For the records below, count the lines containing the word "rosa" and reply with the number alone.

[Opening EXCERPTED DATA section]

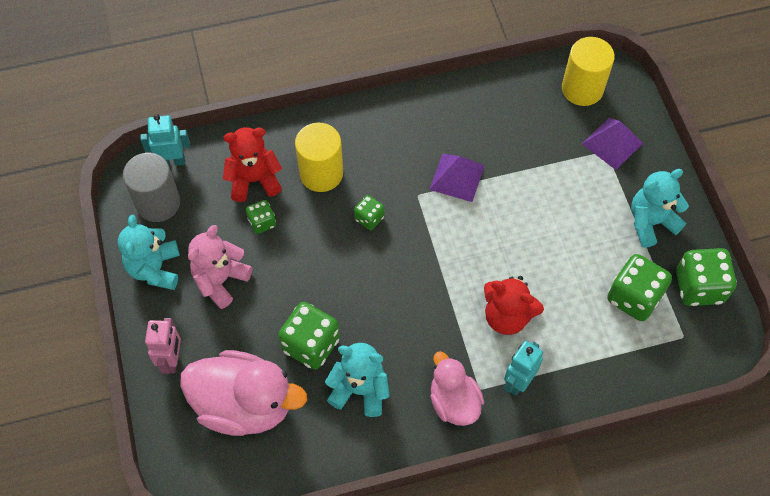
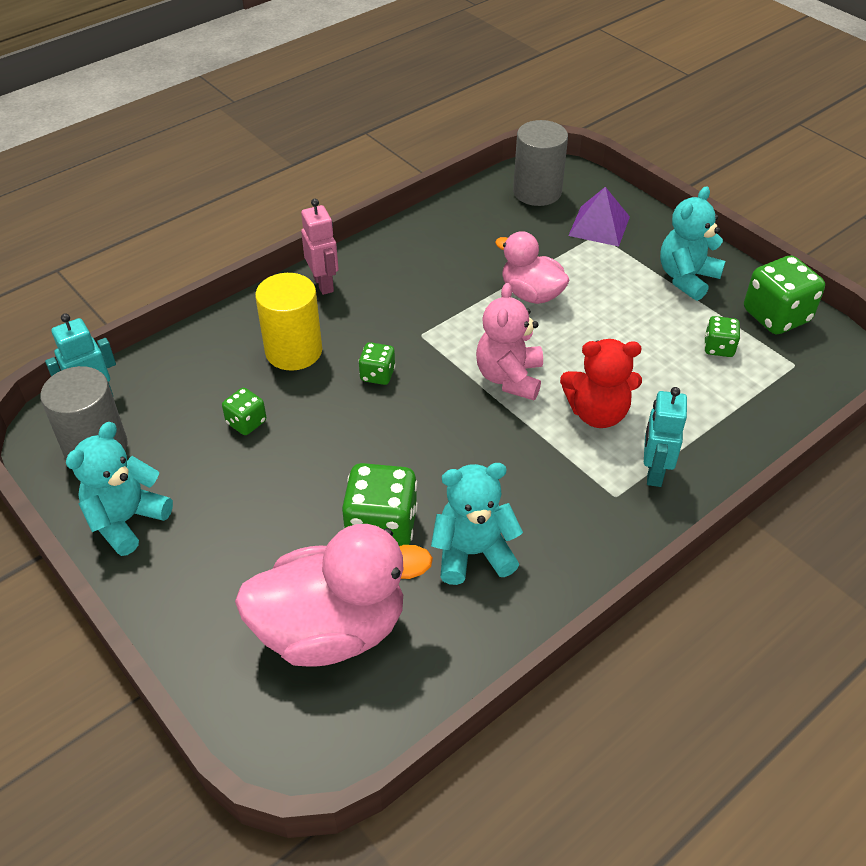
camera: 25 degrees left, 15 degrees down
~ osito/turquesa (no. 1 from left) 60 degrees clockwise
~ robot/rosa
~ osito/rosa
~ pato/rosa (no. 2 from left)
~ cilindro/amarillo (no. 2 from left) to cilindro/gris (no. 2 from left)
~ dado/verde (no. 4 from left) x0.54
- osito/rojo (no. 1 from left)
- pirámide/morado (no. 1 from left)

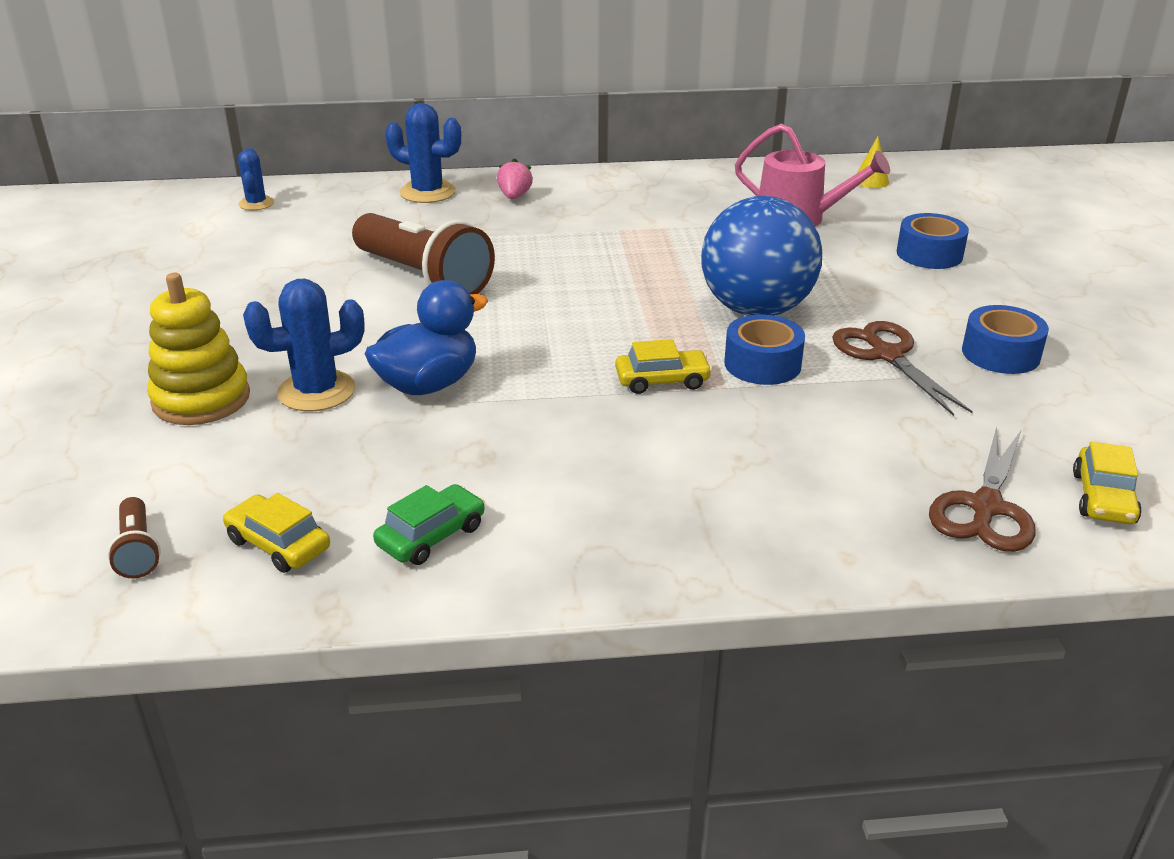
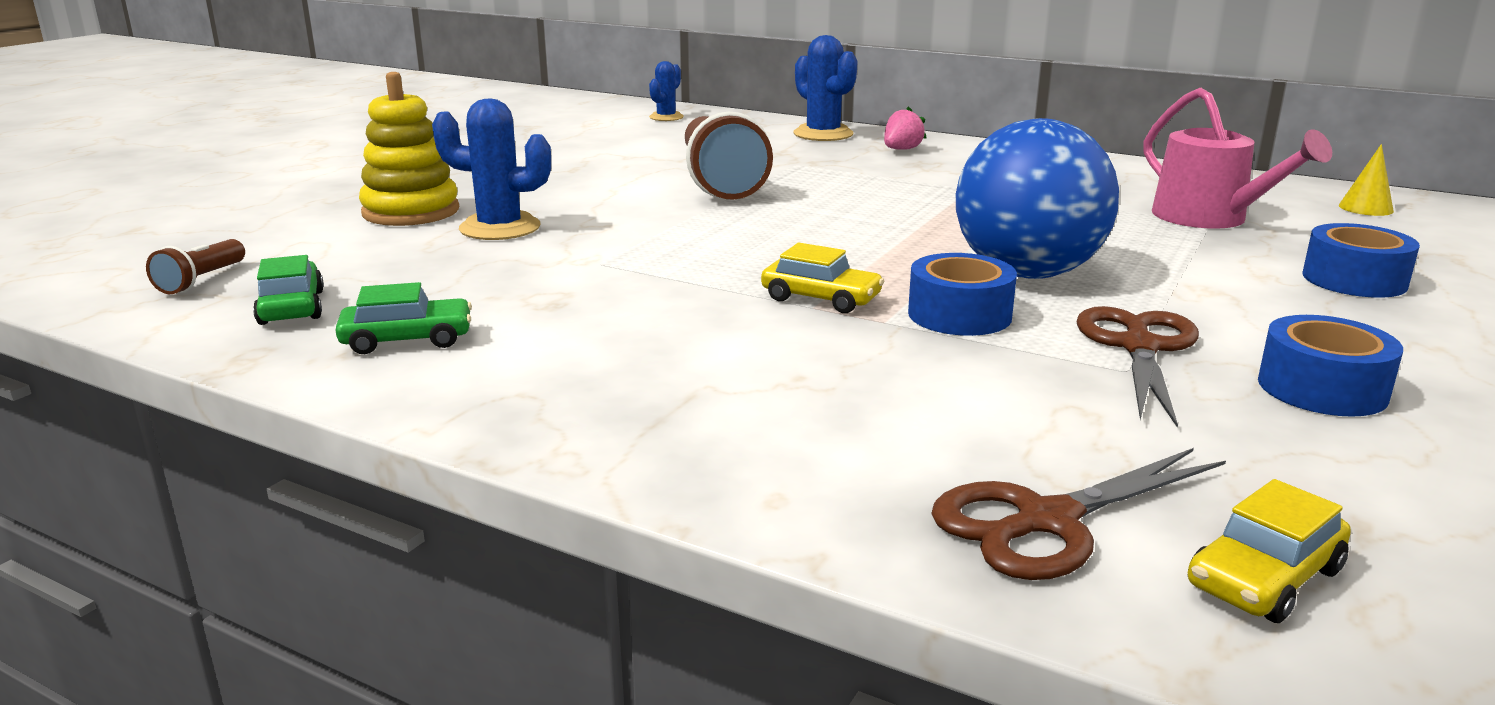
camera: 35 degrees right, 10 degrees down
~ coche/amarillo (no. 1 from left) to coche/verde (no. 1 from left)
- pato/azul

[Closing EXCERPTED DATA section]
[Opening EXCERPTED DATA section]

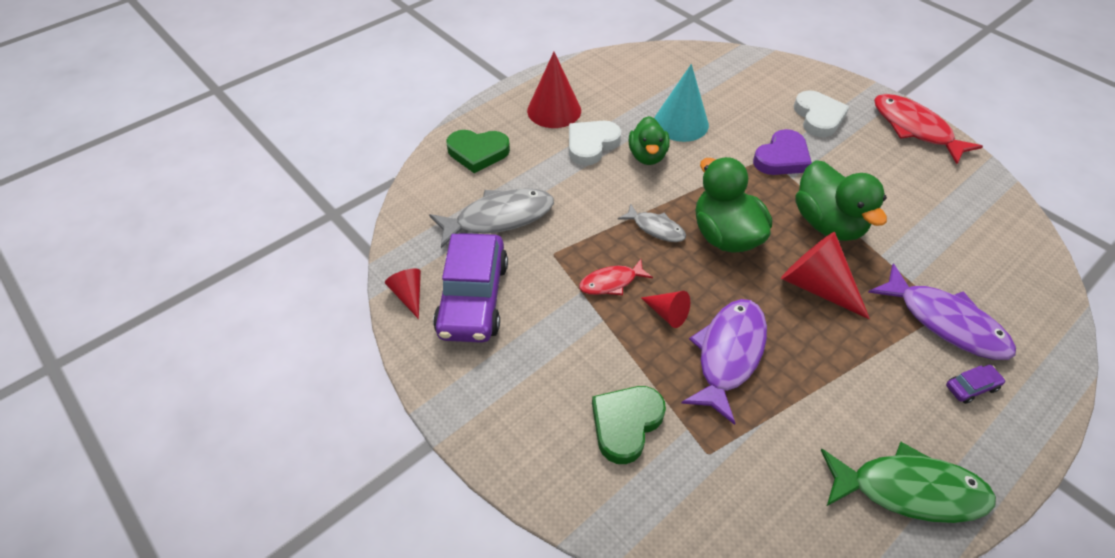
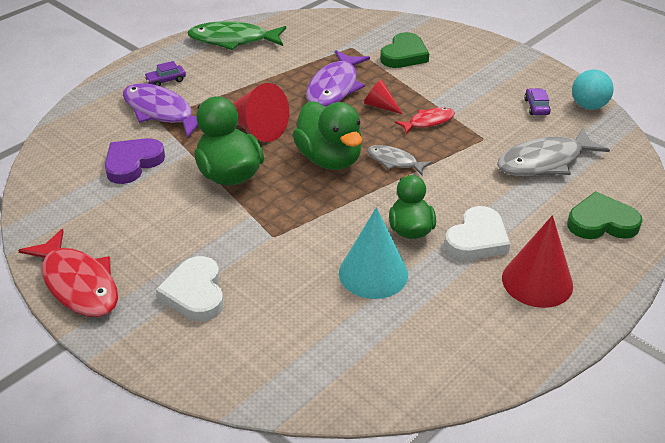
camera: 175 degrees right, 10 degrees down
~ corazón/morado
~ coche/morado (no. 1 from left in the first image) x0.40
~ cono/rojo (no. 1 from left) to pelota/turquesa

[Closing EXCERPTED DATA section]

REPLY:
3